TASK DETAILS – As soon as the line containing "RoyalPurplePillShape 663, 190, 699, 237" appears, copy it and every following line word for word until the records end.

DATA PROVIDED –

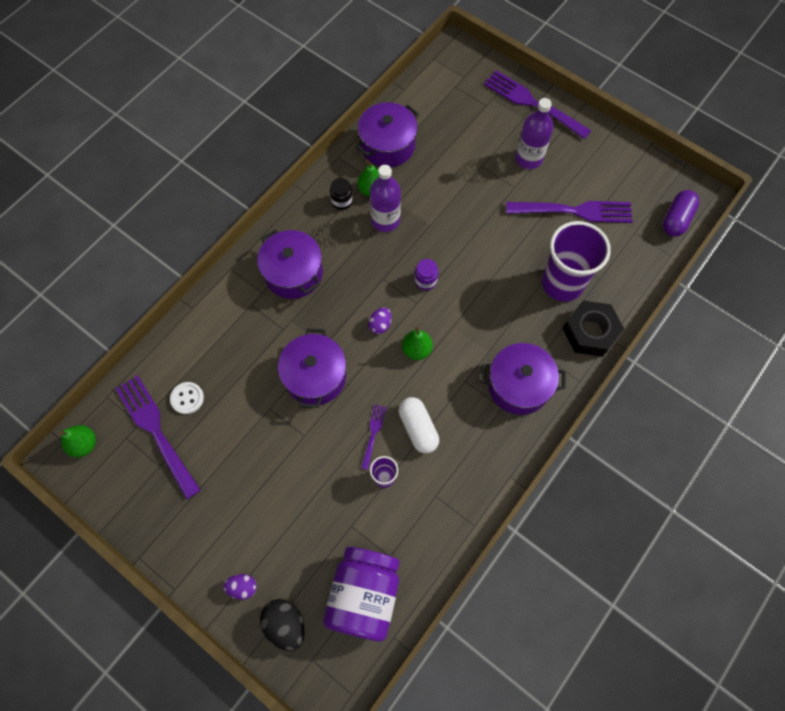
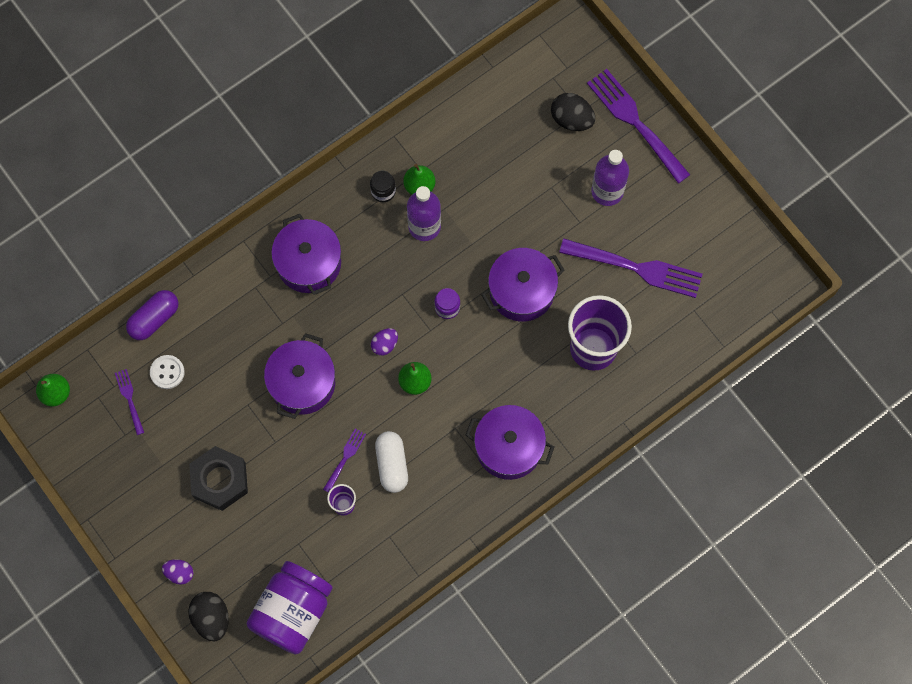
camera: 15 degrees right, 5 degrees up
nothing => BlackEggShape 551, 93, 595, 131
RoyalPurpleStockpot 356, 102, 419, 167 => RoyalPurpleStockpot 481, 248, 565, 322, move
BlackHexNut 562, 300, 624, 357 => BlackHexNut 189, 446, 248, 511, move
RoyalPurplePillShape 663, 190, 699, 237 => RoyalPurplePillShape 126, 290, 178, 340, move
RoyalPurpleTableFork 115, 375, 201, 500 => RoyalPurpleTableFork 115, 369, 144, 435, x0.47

ANSWER TO THE EXERCISE –
RoyalPurplePillShape 663, 190, 699, 237 => RoyalPurplePillShape 126, 290, 178, 340, move
RoyalPurpleTableFork 115, 375, 201, 500 => RoyalPurpleTableFork 115, 369, 144, 435, x0.47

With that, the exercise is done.